:: WHAT TO WORK ON ::
Although the entries contain pictures, only their text goes into the copy, set down exactly.

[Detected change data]

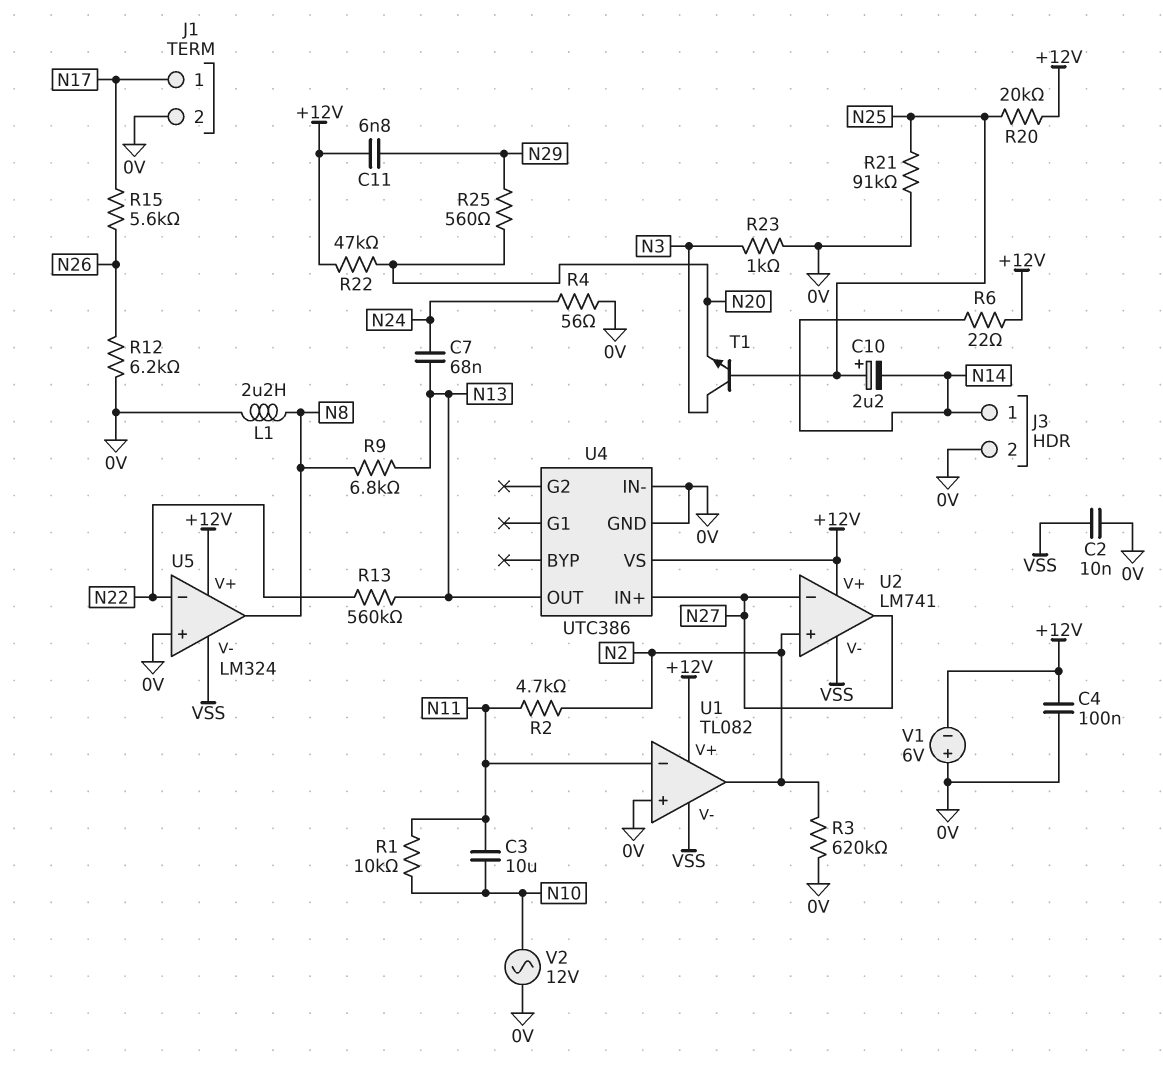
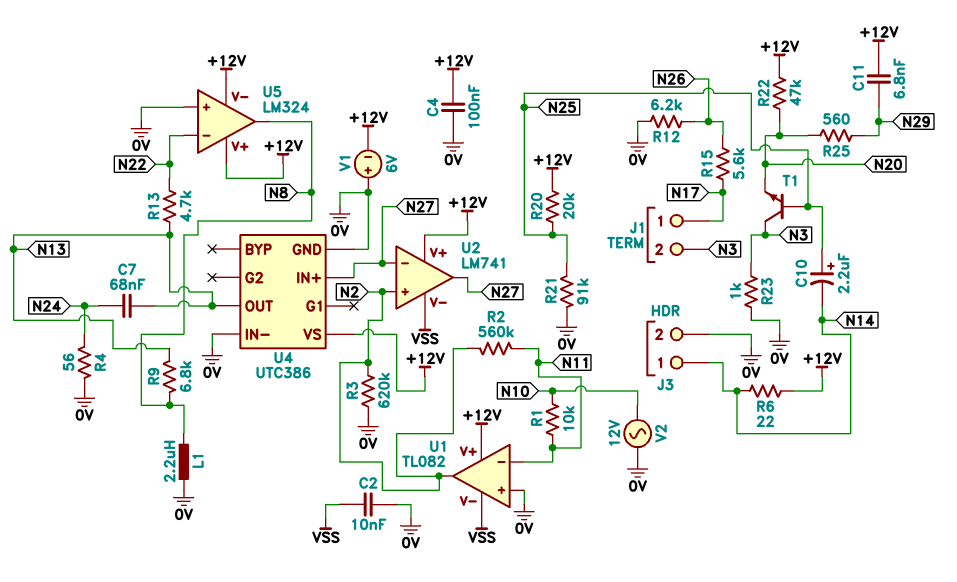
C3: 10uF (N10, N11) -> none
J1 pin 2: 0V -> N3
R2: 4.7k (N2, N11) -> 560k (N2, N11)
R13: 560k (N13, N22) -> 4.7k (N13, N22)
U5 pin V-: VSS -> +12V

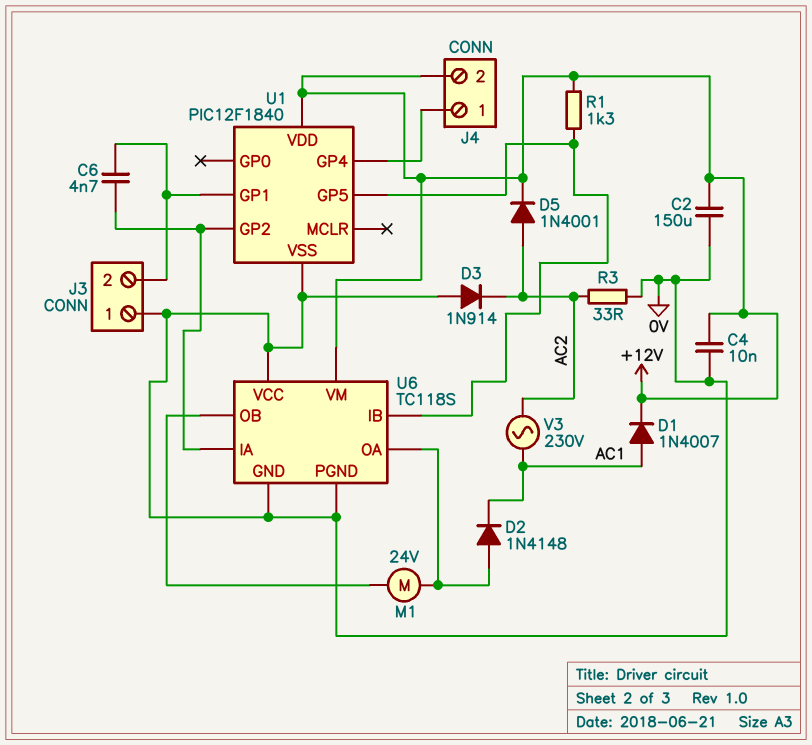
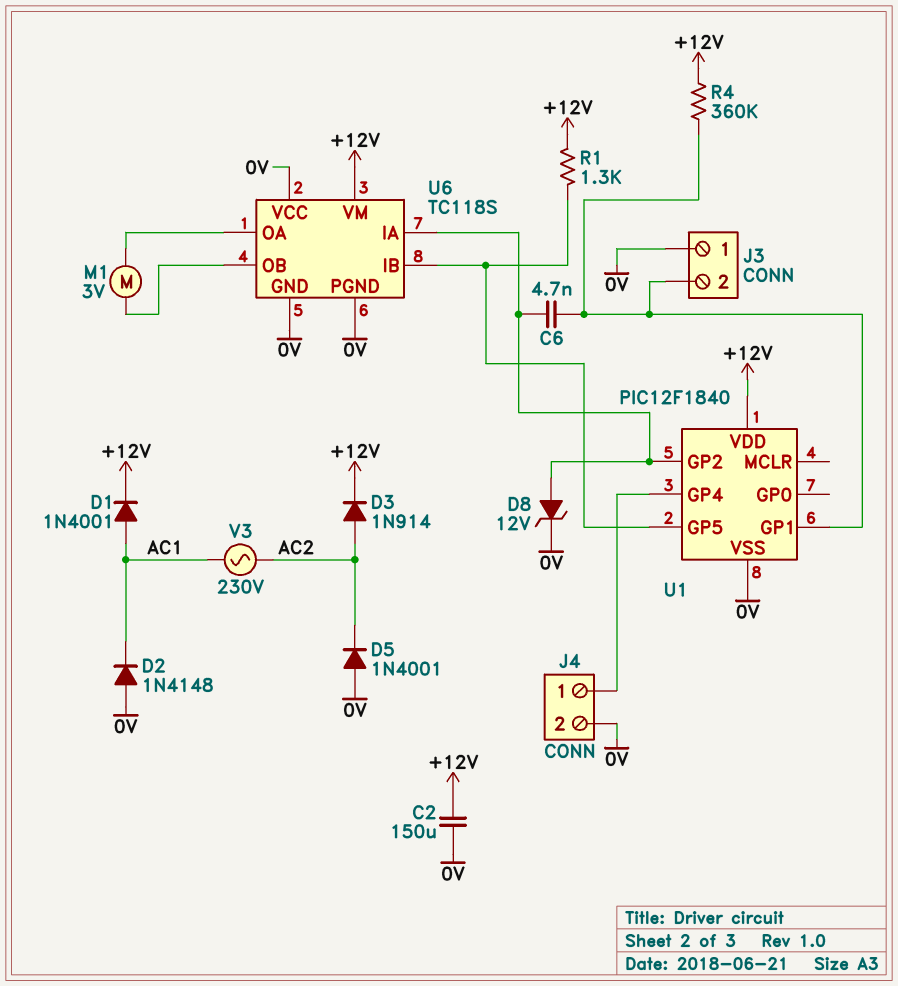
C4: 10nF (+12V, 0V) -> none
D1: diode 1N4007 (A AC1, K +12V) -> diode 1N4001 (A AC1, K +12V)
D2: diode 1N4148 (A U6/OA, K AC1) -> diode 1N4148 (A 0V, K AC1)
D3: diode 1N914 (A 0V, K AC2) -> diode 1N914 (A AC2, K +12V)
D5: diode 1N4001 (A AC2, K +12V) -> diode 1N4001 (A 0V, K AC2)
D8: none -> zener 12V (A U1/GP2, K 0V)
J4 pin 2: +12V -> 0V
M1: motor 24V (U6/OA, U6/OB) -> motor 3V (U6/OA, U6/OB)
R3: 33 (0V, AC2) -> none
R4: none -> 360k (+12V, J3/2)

:: RESPONSE ::
C3: 10uF (N10, N11) -> none
J1 pin 2: 0V -> N3
R2: 4.7k (N2, N11) -> 560k (N2, N11)
R13: 560k (N13, N22) -> 4.7k (N13, N22)
U5 pin V-: VSS -> +12V

C4: 10nF (+12V, 0V) -> none
D1: diode 1N4007 (A AC1, K +12V) -> diode 1N4001 (A AC1, K +12V)
D2: diode 1N4148 (A U6/OA, K AC1) -> diode 1N4148 (A 0V, K AC1)
D3: diode 1N914 (A 0V, K AC2) -> diode 1N914 (A AC2, K +12V)
D5: diode 1N4001 (A AC2, K +12V) -> diode 1N4001 (A 0V, K AC2)
D8: none -> zener 12V (A U1/GP2, K 0V)
J4 pin 2: +12V -> 0V
M1: motor 24V (U6/OA, U6/OB) -> motor 3V (U6/OA, U6/OB)
R3: 33 (0V, AC2) -> none
R4: none -> 360k (+12V, J3/2)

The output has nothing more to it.